WHAT IS NEEDED. Please copy every line from the records below that contains the string "lost".

Data entries.
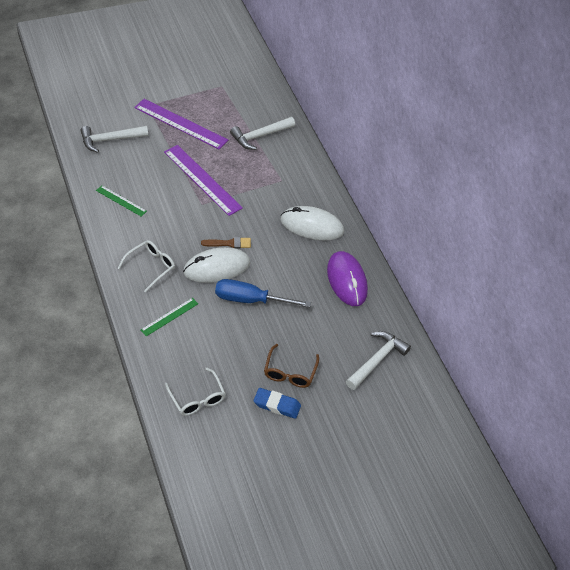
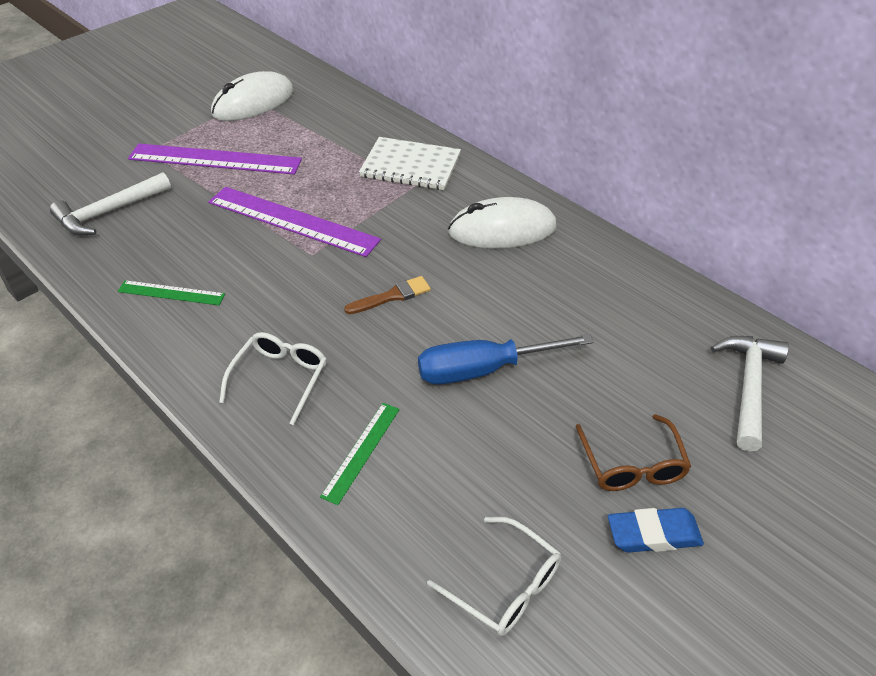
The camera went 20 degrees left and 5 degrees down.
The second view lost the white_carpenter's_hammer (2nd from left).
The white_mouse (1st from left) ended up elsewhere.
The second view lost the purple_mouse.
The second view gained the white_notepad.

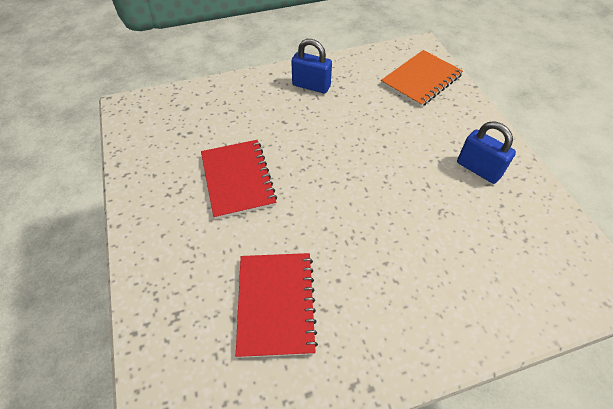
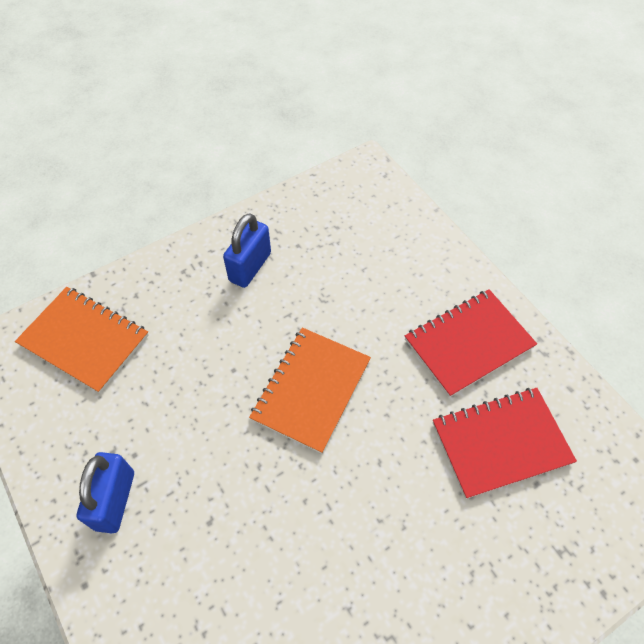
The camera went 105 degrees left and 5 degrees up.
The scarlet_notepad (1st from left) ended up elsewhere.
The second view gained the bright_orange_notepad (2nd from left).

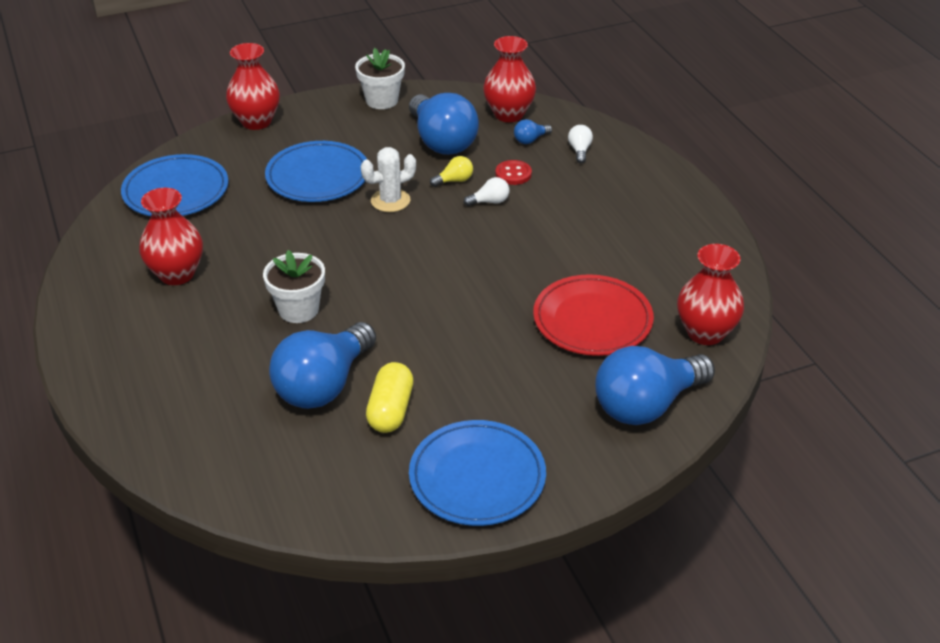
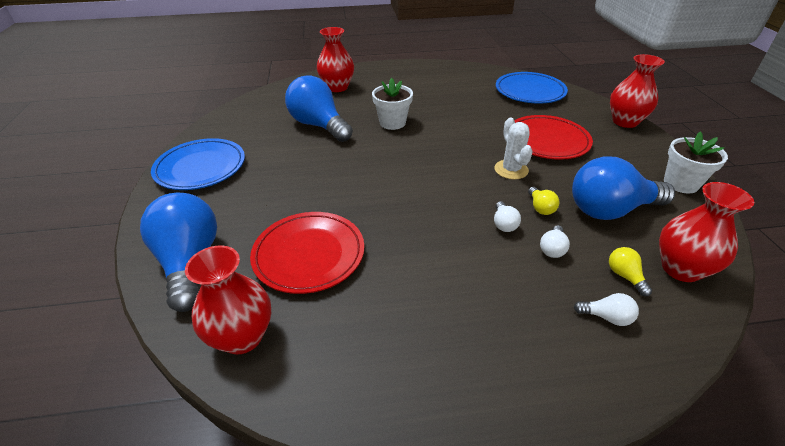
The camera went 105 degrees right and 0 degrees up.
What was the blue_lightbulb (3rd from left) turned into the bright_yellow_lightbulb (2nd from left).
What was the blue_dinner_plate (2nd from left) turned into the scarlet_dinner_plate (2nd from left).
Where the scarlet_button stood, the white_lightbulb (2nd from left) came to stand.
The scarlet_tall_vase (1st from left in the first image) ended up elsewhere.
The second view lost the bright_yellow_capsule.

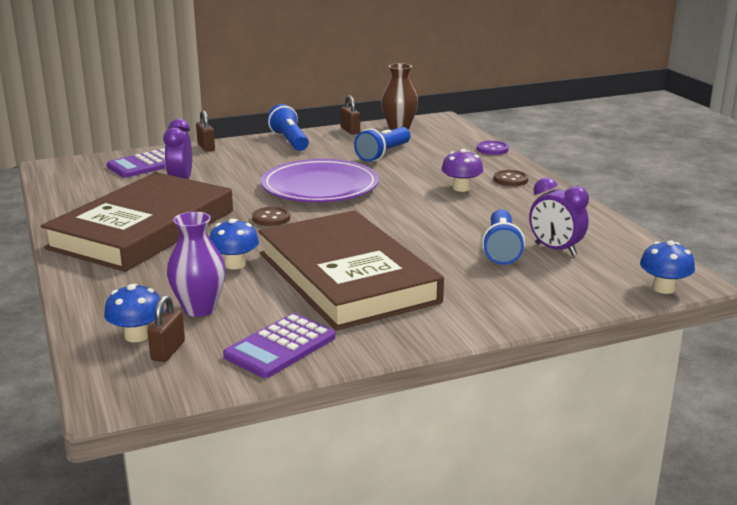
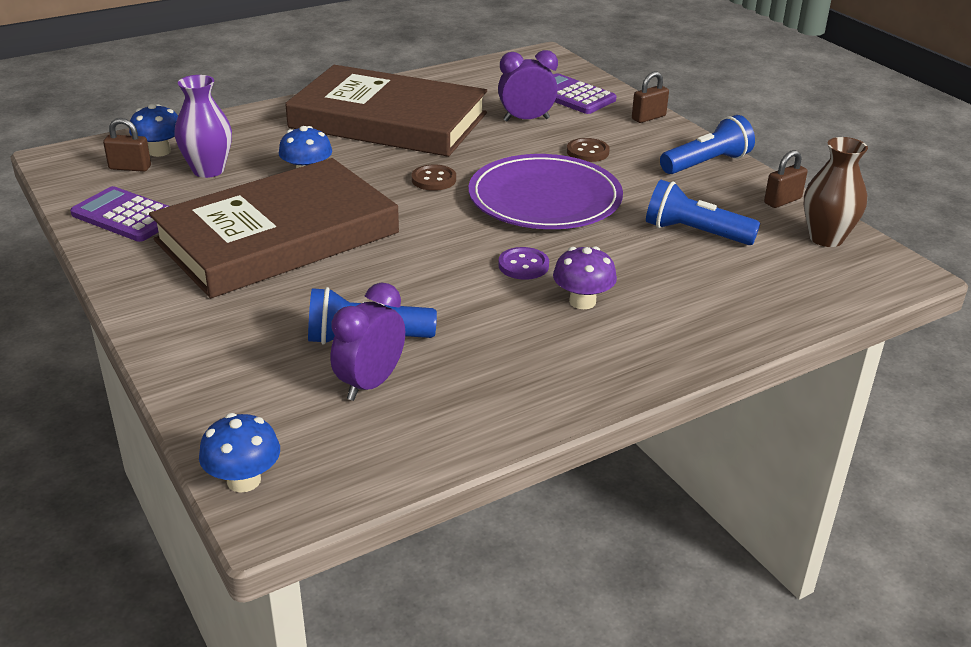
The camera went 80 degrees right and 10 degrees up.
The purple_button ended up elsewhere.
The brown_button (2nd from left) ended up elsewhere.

TASK SOLUTION.
The second view lost the white_carpenter's_hammer (2nd from left).
The second view lost the purple_mouse.
The second view lost the bright_yellow_capsule.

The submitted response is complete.